» What you should do
The listing below contains a span that opens with the line containing "gray ellipse: rotated 7 degrees clockwise" and closes with the line containing "red L-shape at (282, 950): moved 4 px left". Return that span exactly.

» Supplied material
+++++
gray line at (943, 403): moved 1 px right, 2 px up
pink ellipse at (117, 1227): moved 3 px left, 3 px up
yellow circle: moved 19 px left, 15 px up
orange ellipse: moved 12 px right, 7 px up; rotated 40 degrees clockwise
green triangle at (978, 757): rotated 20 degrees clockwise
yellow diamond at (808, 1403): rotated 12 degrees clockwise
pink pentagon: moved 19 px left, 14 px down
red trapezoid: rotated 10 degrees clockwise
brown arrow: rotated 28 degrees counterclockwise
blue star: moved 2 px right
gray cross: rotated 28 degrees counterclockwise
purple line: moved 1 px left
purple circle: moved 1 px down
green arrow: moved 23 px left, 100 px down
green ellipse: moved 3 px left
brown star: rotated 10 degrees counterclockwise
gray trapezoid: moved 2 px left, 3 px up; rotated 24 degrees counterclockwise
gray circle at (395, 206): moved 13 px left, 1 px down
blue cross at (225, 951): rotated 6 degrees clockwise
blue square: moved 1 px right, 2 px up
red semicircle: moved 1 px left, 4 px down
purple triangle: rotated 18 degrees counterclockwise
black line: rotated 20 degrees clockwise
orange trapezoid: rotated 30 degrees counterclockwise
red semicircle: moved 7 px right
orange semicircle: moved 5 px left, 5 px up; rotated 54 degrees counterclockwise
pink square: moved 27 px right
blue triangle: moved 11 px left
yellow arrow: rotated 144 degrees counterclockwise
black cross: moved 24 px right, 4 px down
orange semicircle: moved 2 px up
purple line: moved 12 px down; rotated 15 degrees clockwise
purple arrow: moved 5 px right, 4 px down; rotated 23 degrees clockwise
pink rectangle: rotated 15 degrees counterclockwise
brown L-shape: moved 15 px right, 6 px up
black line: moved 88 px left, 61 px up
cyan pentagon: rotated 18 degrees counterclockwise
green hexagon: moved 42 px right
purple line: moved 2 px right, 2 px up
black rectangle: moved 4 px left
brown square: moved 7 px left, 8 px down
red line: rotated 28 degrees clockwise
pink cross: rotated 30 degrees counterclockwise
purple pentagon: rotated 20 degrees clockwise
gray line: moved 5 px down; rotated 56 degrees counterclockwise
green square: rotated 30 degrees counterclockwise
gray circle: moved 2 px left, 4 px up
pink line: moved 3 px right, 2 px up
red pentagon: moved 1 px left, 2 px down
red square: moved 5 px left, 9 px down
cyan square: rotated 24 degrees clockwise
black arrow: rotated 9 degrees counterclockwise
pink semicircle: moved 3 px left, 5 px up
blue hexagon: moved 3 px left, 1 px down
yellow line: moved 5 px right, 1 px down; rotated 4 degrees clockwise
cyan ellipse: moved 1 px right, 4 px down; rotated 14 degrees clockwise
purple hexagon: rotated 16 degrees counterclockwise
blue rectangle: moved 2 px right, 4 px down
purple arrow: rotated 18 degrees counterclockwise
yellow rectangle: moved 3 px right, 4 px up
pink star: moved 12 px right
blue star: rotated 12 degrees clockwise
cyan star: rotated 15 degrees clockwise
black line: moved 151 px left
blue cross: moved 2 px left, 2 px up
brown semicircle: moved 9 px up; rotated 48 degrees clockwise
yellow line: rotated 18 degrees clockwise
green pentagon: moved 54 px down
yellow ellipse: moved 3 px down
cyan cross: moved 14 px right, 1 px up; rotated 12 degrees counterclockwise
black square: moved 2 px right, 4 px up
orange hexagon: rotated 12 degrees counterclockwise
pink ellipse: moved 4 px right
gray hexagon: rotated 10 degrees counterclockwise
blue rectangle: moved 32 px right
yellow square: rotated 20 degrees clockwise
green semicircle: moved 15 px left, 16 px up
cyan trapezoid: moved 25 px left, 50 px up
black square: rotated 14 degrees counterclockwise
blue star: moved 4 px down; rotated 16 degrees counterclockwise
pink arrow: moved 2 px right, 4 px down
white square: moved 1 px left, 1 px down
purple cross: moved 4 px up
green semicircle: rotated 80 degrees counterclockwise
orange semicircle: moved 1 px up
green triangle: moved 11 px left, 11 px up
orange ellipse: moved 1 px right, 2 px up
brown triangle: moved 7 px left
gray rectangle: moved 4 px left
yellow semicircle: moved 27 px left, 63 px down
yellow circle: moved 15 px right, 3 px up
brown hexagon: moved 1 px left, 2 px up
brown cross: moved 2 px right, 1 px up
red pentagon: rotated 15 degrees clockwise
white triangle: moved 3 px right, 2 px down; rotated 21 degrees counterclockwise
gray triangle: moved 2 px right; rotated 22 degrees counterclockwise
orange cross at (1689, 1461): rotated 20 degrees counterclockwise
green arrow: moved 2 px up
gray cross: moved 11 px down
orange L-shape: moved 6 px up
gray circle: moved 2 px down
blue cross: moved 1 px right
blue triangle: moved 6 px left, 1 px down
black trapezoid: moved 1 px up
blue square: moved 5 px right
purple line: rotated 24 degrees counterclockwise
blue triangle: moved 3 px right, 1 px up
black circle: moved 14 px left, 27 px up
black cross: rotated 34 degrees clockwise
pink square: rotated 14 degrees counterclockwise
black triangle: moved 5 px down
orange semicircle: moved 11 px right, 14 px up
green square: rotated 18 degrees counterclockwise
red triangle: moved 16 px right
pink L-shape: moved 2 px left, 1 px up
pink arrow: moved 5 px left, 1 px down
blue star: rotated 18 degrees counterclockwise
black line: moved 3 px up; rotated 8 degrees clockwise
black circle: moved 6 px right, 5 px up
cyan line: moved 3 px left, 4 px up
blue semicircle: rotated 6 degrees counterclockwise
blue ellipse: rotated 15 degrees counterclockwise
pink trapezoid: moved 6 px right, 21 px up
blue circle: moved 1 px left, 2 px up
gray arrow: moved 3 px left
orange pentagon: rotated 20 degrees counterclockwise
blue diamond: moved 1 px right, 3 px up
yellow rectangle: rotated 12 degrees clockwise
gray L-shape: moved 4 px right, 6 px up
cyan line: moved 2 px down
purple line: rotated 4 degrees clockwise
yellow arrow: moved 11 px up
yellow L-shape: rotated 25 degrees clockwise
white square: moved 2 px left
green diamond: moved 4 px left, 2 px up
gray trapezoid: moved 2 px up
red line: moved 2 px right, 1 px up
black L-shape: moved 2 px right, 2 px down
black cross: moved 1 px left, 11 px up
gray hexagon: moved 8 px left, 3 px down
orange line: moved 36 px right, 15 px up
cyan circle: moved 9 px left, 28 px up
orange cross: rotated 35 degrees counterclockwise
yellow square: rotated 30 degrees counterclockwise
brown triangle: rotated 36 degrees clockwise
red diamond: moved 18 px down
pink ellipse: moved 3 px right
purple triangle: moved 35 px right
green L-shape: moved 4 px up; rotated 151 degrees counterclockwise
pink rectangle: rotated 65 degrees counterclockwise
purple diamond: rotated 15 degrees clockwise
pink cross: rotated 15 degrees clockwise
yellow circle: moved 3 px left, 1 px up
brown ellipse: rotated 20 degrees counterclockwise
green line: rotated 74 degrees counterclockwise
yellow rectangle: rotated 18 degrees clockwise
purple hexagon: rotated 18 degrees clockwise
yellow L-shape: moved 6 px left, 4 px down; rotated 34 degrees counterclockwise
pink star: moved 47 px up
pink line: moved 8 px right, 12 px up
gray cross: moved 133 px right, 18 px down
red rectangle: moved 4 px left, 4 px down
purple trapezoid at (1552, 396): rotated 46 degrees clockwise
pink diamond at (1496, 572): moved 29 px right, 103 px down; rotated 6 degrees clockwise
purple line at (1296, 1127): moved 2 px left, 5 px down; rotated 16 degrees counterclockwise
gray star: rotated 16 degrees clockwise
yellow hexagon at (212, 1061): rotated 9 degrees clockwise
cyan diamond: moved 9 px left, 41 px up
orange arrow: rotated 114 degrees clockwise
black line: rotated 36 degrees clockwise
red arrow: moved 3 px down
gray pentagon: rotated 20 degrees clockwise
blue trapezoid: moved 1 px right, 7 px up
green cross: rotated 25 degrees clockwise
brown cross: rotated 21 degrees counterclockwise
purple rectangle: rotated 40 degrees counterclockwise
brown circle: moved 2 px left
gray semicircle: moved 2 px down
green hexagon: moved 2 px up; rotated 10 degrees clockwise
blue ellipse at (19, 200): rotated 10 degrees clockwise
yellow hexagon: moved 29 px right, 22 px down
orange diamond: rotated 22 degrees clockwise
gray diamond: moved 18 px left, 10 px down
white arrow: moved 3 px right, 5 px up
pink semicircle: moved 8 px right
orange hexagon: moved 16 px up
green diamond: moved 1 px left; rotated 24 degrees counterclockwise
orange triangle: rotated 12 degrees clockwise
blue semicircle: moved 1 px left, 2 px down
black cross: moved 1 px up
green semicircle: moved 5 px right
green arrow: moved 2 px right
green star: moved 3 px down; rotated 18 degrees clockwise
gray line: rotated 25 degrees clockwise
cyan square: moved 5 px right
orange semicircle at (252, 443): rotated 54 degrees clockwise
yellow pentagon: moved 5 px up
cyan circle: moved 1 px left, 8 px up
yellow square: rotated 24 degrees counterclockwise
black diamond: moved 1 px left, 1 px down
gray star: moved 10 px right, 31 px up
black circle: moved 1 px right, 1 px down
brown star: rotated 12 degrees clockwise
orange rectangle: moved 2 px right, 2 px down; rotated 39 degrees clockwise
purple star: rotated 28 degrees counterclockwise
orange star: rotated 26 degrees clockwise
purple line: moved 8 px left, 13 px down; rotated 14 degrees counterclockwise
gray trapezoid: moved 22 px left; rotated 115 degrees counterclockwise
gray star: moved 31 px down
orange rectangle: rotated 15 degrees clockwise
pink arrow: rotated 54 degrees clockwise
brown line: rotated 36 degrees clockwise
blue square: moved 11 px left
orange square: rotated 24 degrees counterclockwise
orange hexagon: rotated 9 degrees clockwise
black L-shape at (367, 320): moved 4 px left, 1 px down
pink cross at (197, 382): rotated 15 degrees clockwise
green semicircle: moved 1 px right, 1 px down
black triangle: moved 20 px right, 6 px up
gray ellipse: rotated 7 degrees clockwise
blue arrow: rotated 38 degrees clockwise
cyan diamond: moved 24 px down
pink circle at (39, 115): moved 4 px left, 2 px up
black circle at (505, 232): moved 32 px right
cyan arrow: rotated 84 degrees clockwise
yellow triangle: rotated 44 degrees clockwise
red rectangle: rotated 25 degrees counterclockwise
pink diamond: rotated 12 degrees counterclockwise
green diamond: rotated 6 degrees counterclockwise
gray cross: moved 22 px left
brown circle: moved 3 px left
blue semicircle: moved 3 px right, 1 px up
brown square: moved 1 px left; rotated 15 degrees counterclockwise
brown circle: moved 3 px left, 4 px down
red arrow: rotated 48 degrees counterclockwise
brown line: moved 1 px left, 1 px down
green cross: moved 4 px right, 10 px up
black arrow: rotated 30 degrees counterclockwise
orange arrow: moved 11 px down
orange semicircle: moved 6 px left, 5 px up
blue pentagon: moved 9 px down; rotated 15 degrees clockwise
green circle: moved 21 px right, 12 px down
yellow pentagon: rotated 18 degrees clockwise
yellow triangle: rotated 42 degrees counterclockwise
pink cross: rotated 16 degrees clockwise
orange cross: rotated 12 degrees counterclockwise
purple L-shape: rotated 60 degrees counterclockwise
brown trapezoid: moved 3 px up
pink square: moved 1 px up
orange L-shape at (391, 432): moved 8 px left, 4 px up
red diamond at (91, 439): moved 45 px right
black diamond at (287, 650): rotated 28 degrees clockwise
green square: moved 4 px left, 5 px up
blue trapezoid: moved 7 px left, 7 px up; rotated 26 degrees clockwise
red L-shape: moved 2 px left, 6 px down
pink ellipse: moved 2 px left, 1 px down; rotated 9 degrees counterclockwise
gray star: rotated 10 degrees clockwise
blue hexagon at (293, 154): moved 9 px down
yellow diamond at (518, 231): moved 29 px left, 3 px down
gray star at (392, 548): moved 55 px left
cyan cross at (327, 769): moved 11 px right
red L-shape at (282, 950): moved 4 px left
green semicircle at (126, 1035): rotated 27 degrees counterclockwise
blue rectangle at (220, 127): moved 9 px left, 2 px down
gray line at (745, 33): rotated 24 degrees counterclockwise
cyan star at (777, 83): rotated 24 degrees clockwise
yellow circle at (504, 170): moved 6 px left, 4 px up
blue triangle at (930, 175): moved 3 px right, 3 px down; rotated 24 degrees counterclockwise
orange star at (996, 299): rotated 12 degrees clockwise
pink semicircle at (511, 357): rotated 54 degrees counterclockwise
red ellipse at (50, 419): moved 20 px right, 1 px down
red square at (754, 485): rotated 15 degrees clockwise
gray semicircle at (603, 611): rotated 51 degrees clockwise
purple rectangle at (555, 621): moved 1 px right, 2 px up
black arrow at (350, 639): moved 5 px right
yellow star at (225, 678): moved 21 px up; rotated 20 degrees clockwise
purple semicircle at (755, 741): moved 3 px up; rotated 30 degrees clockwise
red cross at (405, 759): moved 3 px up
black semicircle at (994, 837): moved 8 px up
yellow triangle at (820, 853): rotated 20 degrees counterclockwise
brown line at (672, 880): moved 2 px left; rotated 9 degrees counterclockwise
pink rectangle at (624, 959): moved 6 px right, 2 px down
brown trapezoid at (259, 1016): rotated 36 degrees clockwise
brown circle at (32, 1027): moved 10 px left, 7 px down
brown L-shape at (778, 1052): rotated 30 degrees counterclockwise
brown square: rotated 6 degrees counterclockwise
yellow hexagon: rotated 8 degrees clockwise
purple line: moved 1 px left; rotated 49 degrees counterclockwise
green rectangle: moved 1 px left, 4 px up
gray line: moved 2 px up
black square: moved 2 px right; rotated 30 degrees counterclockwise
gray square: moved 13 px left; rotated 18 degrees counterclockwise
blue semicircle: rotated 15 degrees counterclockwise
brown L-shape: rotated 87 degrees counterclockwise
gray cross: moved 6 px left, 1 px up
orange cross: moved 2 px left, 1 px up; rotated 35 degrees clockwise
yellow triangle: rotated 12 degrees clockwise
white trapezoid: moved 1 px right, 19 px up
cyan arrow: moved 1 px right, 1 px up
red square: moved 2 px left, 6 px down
+++++
» Task response
gray ellipse: rotated 7 degrees clockwise
blue arrow: rotated 38 degrees clockwise
cyan diamond: moved 24 px down
pink circle at (39, 115): moved 4 px left, 2 px up
black circle at (505, 232): moved 32 px right
cyan arrow: rotated 84 degrees clockwise
yellow triangle: rotated 44 degrees clockwise
red rectangle: rotated 25 degrees counterclockwise
pink diamond: rotated 12 degrees counterclockwise
green diamond: rotated 6 degrees counterclockwise
gray cross: moved 22 px left
brown circle: moved 3 px left
blue semicircle: moved 3 px right, 1 px up
brown square: moved 1 px left; rotated 15 degrees counterclockwise
brown circle: moved 3 px left, 4 px down
red arrow: rotated 48 degrees counterclockwise
brown line: moved 1 px left, 1 px down
green cross: moved 4 px right, 10 px up
black arrow: rotated 30 degrees counterclockwise
orange arrow: moved 11 px down
orange semicircle: moved 6 px left, 5 px up
blue pentagon: moved 9 px down; rotated 15 degrees clockwise
green circle: moved 21 px right, 12 px down
yellow pentagon: rotated 18 degrees clockwise
yellow triangle: rotated 42 degrees counterclockwise
pink cross: rotated 16 degrees clockwise
orange cross: rotated 12 degrees counterclockwise
purple L-shape: rotated 60 degrees counterclockwise
brown trapezoid: moved 3 px up
pink square: moved 1 px up
orange L-shape at (391, 432): moved 8 px left, 4 px up
red diamond at (91, 439): moved 45 px right
black diamond at (287, 650): rotated 28 degrees clockwise
green square: moved 4 px left, 5 px up
blue trapezoid: moved 7 px left, 7 px up; rotated 26 degrees clockwise
red L-shape: moved 2 px left, 6 px down
pink ellipse: moved 2 px left, 1 px down; rotated 9 degrees counterclockwise
gray star: rotated 10 degrees clockwise
blue hexagon at (293, 154): moved 9 px down
yellow diamond at (518, 231): moved 29 px left, 3 px down
gray star at (392, 548): moved 55 px left
cyan cross at (327, 769): moved 11 px right
red L-shape at (282, 950): moved 4 px left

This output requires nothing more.